> [Source material]:
============

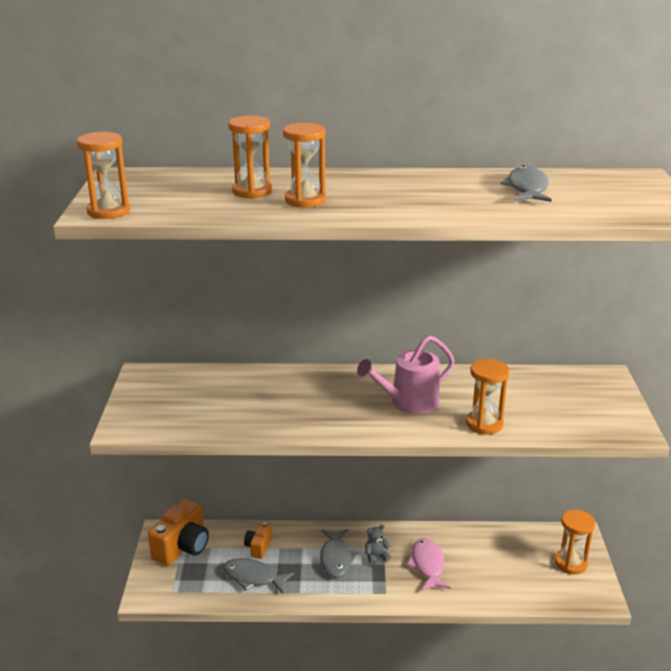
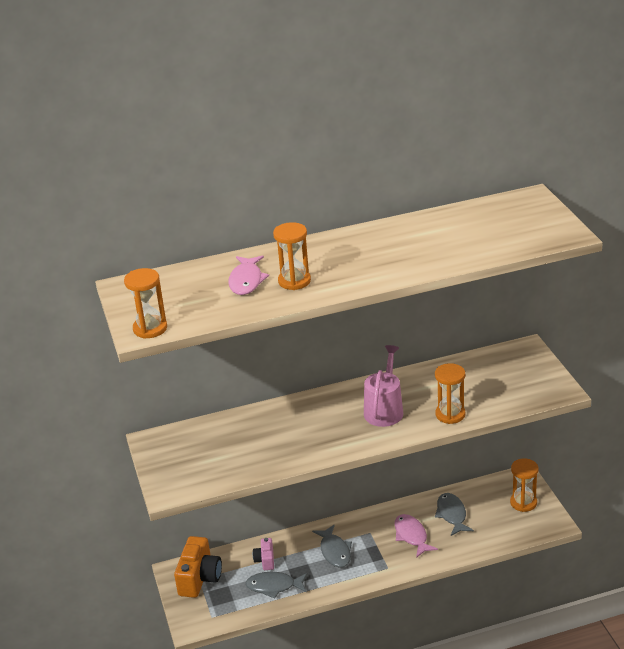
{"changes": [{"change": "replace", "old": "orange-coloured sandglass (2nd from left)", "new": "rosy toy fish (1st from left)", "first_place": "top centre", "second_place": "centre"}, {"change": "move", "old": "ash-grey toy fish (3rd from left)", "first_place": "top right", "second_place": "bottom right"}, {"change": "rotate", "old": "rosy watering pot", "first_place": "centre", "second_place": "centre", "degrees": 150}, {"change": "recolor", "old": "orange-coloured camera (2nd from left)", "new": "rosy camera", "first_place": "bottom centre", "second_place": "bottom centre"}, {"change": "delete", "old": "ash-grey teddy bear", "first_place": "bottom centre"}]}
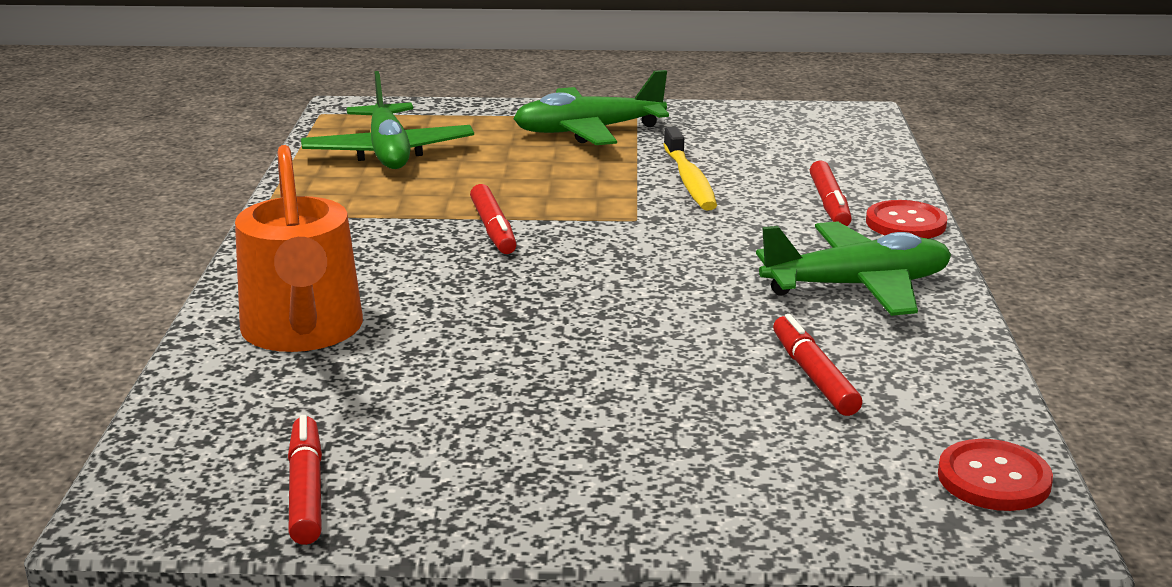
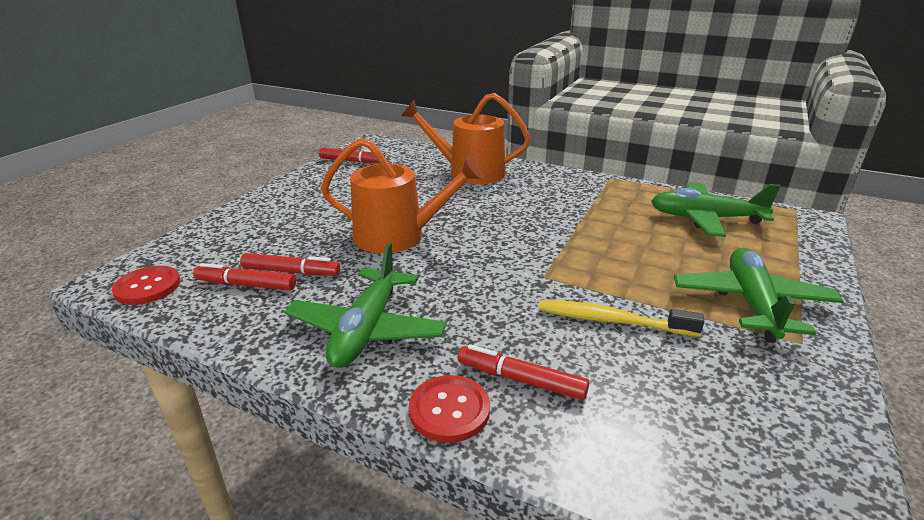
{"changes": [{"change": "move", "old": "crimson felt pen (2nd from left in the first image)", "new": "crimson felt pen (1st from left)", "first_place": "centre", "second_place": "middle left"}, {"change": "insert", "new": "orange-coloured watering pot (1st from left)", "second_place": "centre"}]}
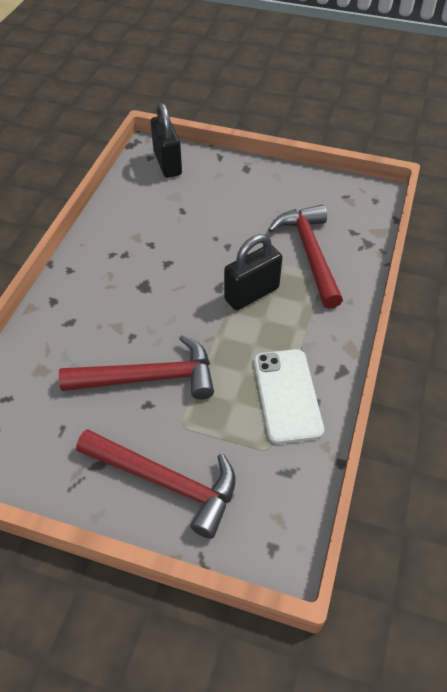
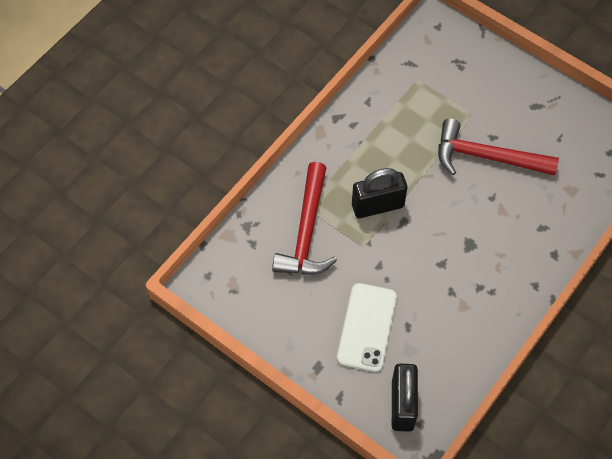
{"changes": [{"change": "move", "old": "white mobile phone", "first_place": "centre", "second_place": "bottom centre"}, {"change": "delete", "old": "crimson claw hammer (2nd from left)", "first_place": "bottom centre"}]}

============

> [Goal of the exercise]:
Without including any pictures, reproduce the data exactly.

> [Task response]:
{"changes": [{"change": "replace", "old": "orange-coloured sandglass (2nd from left)", "new": "rosy toy fish (1st from left)", "first_place": "top centre", "second_place": "centre"}, {"change": "move", "old": "ash-grey toy fish (3rd from left)", "first_place": "top right", "second_place": "bottom right"}, {"change": "rotate", "old": "rosy watering pot", "first_place": "centre", "second_place": "centre", "degrees": 150}, {"change": "recolor", "old": "orange-coloured camera (2nd from left)", "new": "rosy camera", "first_place": "bottom centre", "second_place": "bottom centre"}, {"change": "delete", "old": "ash-grey teddy bear", "first_place": "bottom centre"}]}
{"changes": [{"change": "move", "old": "crimson felt pen (2nd from left in the first image)", "new": "crimson felt pen (1st from left)", "first_place": "centre", "second_place": "middle left"}, {"change": "insert", "new": "orange-coloured watering pot (1st from left)", "second_place": "centre"}]}
{"changes": [{"change": "move", "old": "white mobile phone", "first_place": "centre", "second_place": "bottom centre"}, {"change": "delete", "old": "crimson claw hammer (2nd from left)", "first_place": "bottom centre"}]}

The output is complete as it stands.